*** Supplied data Section Begins ***

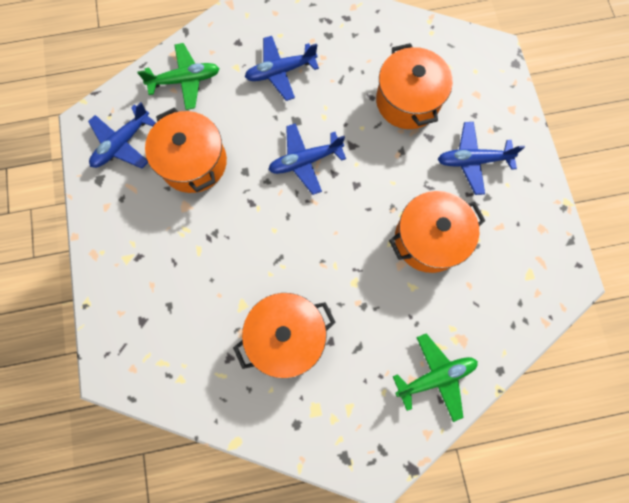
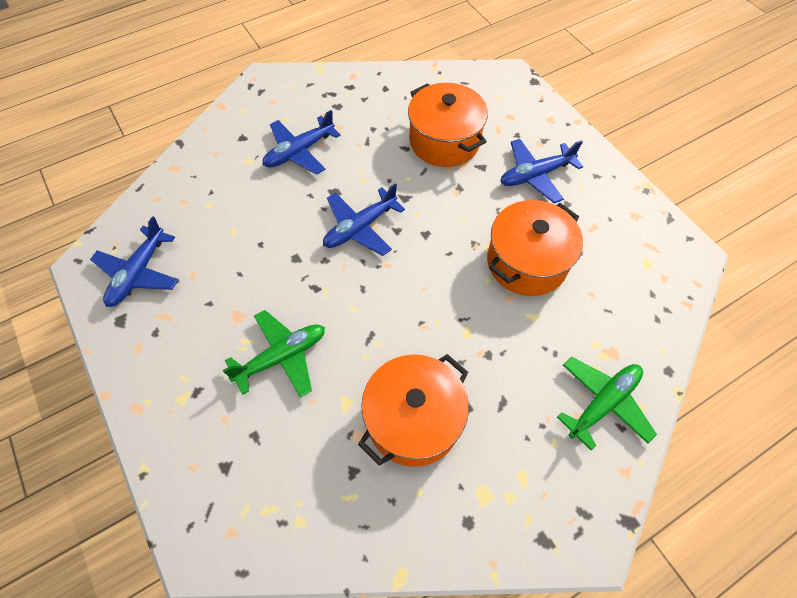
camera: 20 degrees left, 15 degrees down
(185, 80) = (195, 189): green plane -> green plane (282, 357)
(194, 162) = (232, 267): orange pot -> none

*** Supplied data Section Ends ***
*** Supplied data Section Begins ***

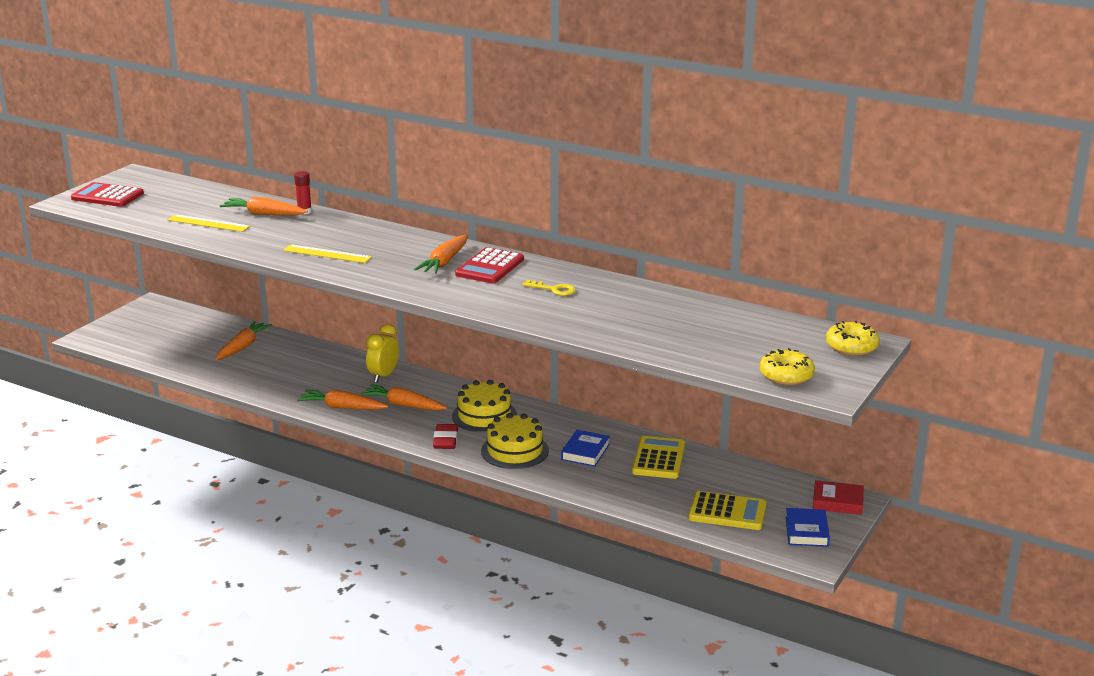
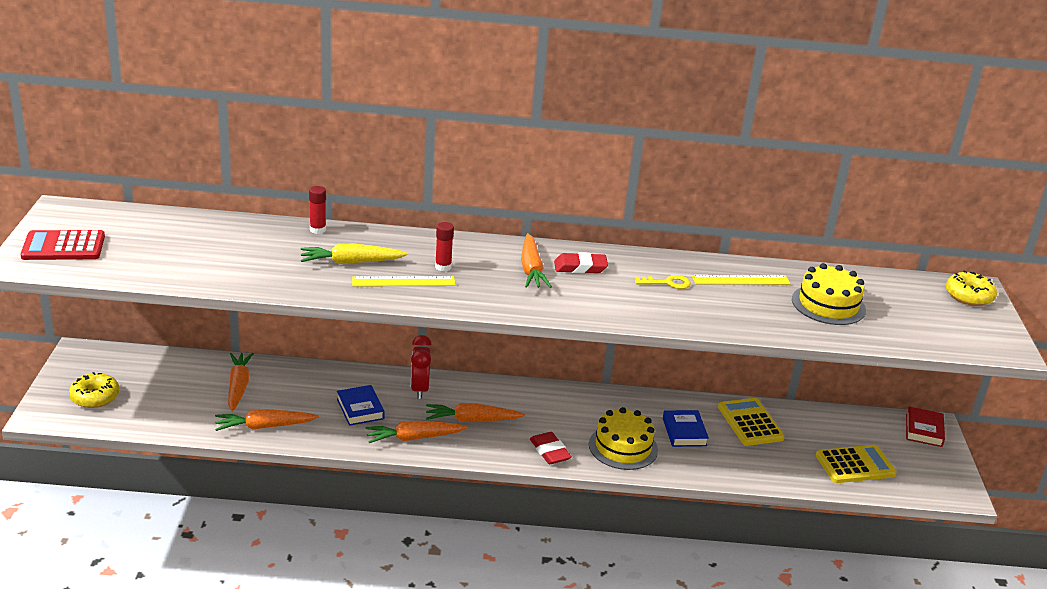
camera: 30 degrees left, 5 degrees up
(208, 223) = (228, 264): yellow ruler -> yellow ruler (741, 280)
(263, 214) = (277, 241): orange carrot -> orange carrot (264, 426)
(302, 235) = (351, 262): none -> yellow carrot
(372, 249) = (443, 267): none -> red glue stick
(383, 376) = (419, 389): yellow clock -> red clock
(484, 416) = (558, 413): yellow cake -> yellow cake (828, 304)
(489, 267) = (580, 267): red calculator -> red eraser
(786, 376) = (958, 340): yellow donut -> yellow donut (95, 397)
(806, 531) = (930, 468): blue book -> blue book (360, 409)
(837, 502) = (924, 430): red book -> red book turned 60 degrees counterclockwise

*** Supplied data Section Ends ***

- _What is being asked_: Only those lines of the entries above that run from the line containing "(263, 214) = (277, 241): orange" to the line containing "(806, 531) = (930, 468): blue", both included, should be transcribed exactly.

- _Your response_:
(263, 214) = (277, 241): orange carrot -> orange carrot (264, 426)
(302, 235) = (351, 262): none -> yellow carrot
(372, 249) = (443, 267): none -> red glue stick
(383, 376) = (419, 389): yellow clock -> red clock
(484, 416) = (558, 413): yellow cake -> yellow cake (828, 304)
(489, 267) = (580, 267): red calculator -> red eraser
(786, 376) = (958, 340): yellow donut -> yellow donut (95, 397)
(806, 531) = (930, 468): blue book -> blue book (360, 409)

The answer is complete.